EXERCISE DIRECTIONS: Every entry should be returned unchanged, with the pictures omitted.

(Object state comparisons)
Segment Open

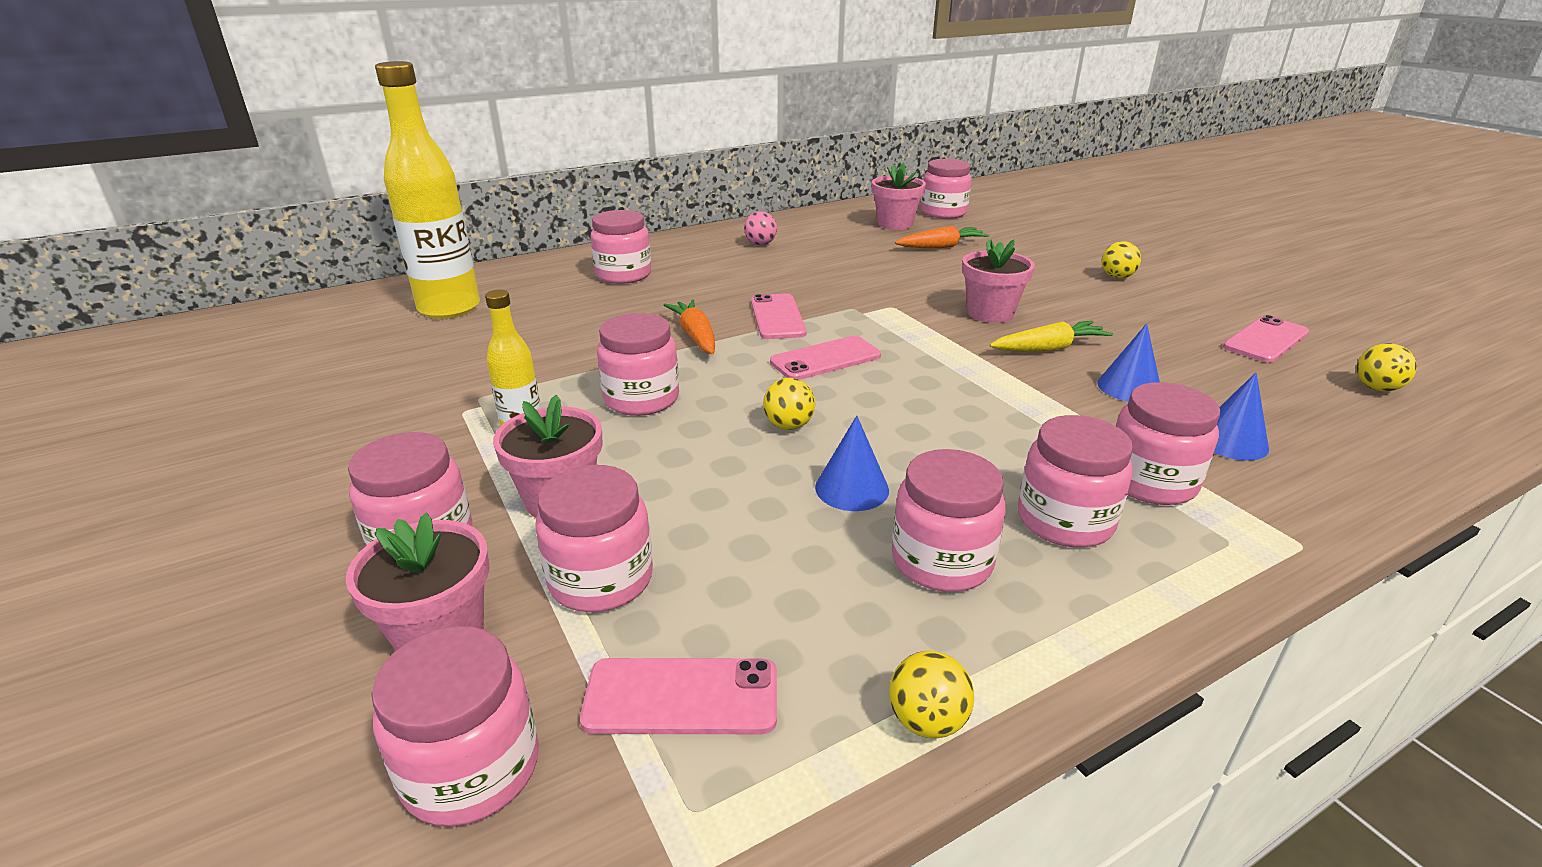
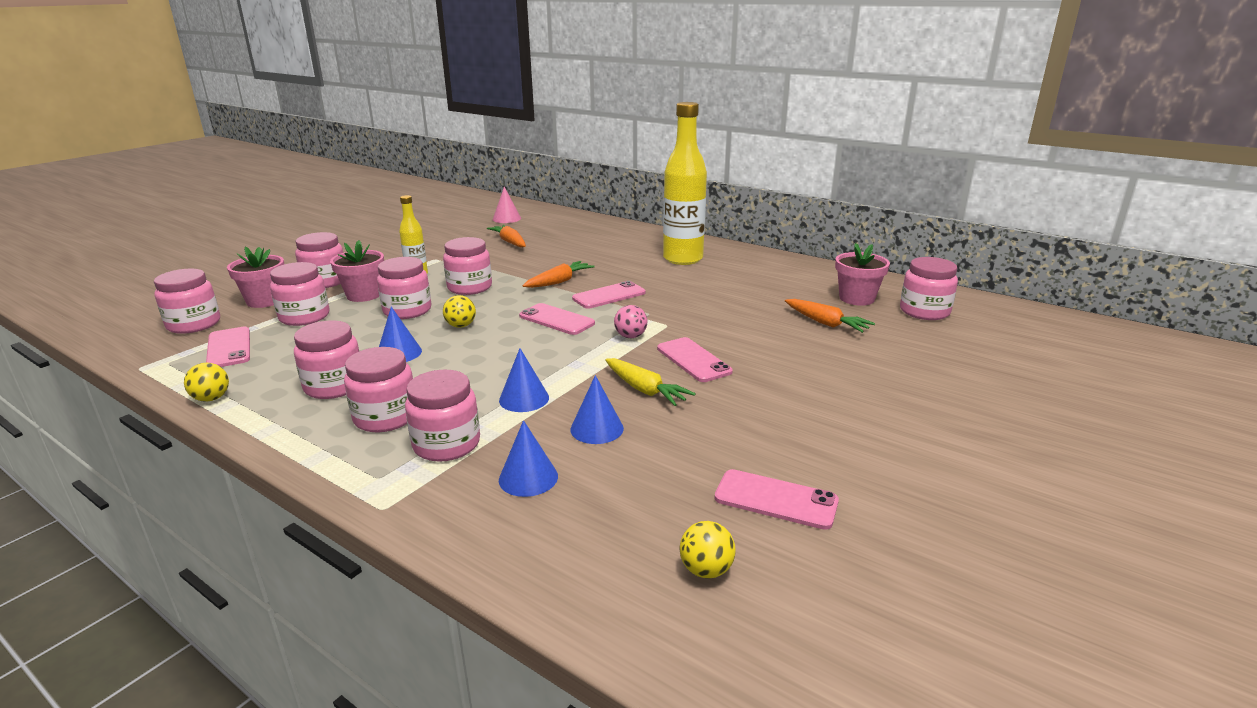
camera: 65 degrees right, 5 degrees down
yellow bottle [375,61,480,319] -> yellow bottle moved to [663,102,707,265]
pink jar [590,210,651,284] -> pink jar moved to [377,257,431,319]
pink ball [744,211,777,245] -> pink ball moved to [614,305,647,338]
pink flower pot [962,239,1035,323] -> pink phone [657,337,733,382]
yellow ball [1101,241,1141,279] -> none
none -> orange carrot [487,225,526,247]
none -> pink cone [493,187,521,223]
none -> blue cone [499,348,549,412]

Segment Closed

RESULT OF THE TASK:
camera: 65 degrees right, 5 degrees down
yellow bottle [375,61,480,319] -> yellow bottle moved to [663,102,707,265]
pink jar [590,210,651,284] -> pink jar moved to [377,257,431,319]
pink ball [744,211,777,245] -> pink ball moved to [614,305,647,338]
pink flower pot [962,239,1035,323] -> pink phone [657,337,733,382]
yellow ball [1101,241,1141,279] -> none
none -> orange carrot [487,225,526,247]
none -> pink cone [493,187,521,223]
none -> blue cone [499,348,549,412]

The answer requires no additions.